* Assignment
All entries below are to be returned exactly, with pictures left out.
[Records for this task]
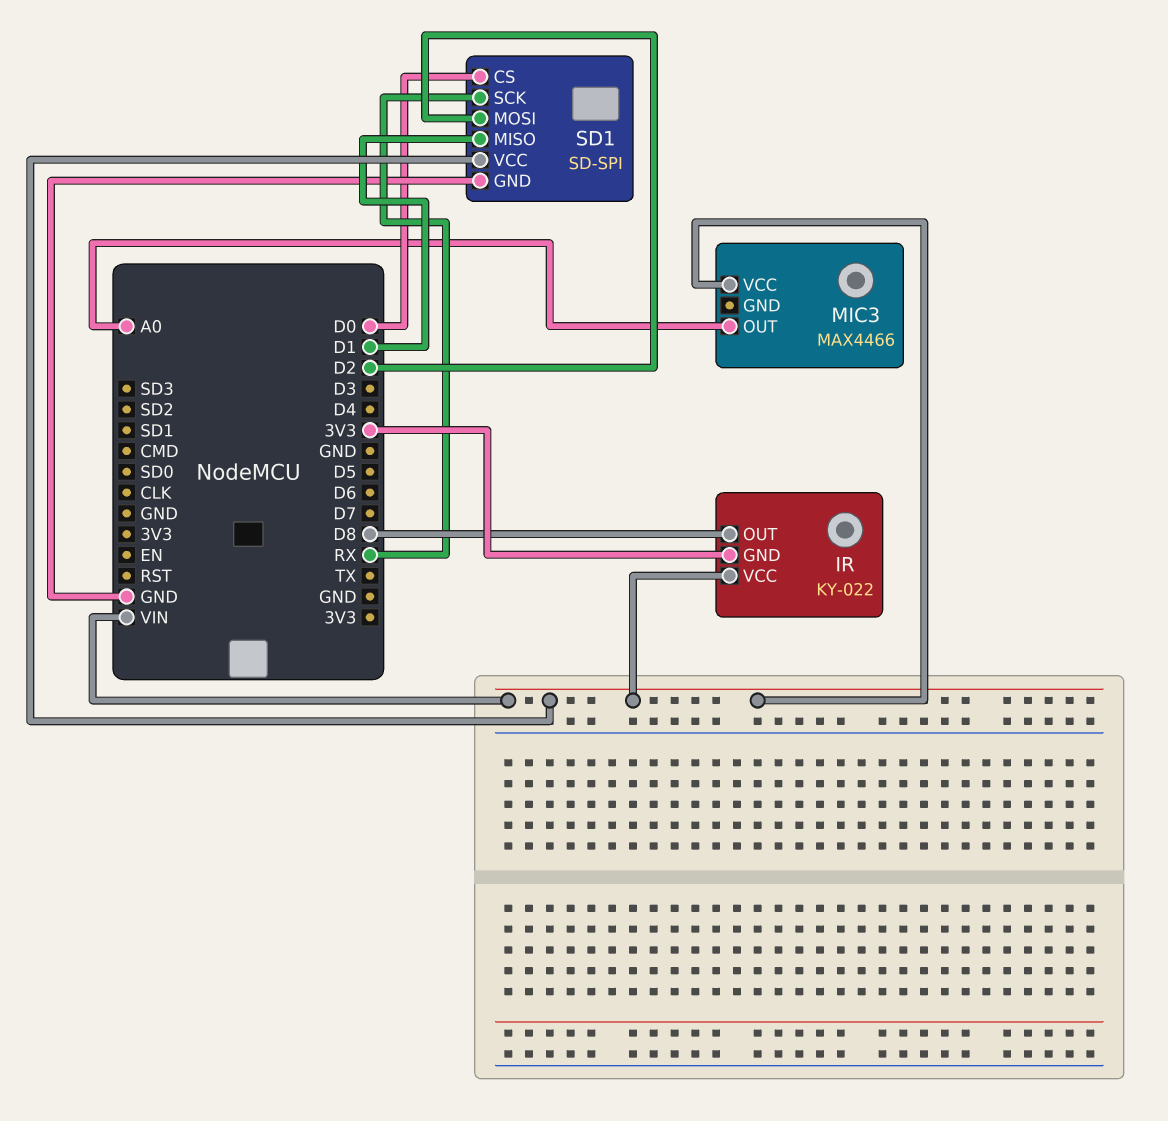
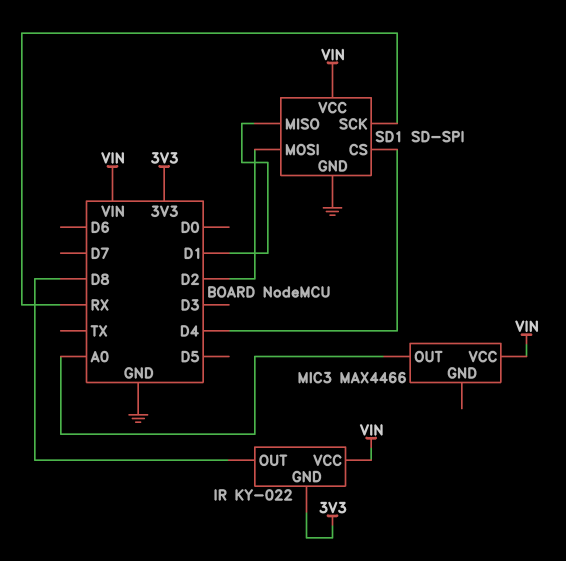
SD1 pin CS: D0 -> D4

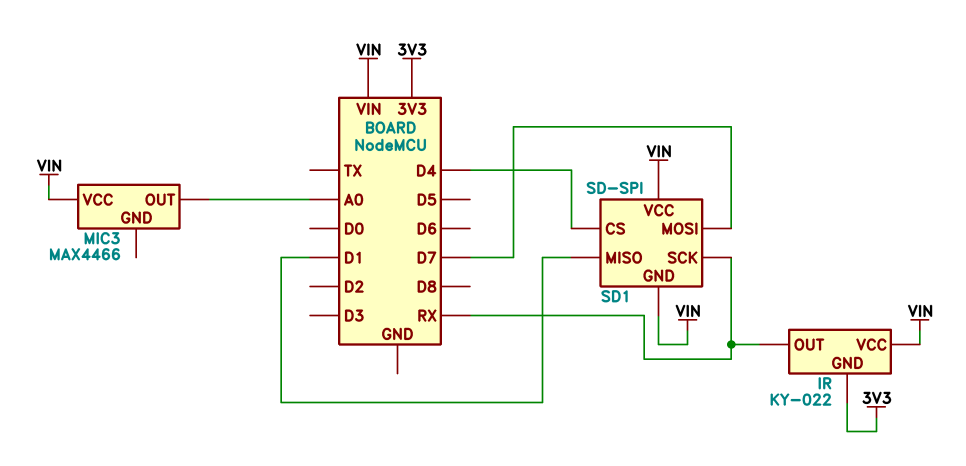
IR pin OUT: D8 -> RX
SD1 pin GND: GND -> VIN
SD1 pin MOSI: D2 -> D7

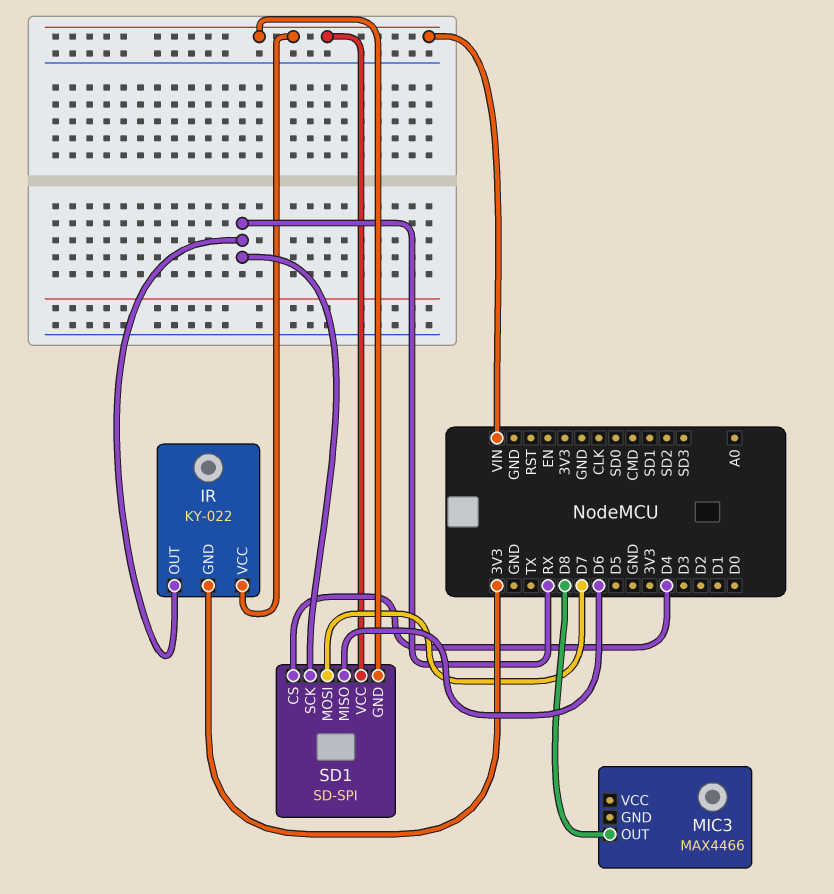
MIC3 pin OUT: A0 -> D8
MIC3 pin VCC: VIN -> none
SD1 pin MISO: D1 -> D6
[/Records for this task]
* Response to this task
SD1 pin CS: D0 -> D4

IR pin OUT: D8 -> RX
SD1 pin GND: GND -> VIN
SD1 pin MOSI: D2 -> D7

MIC3 pin OUT: A0 -> D8
MIC3 pin VCC: VIN -> none
SD1 pin MISO: D1 -> D6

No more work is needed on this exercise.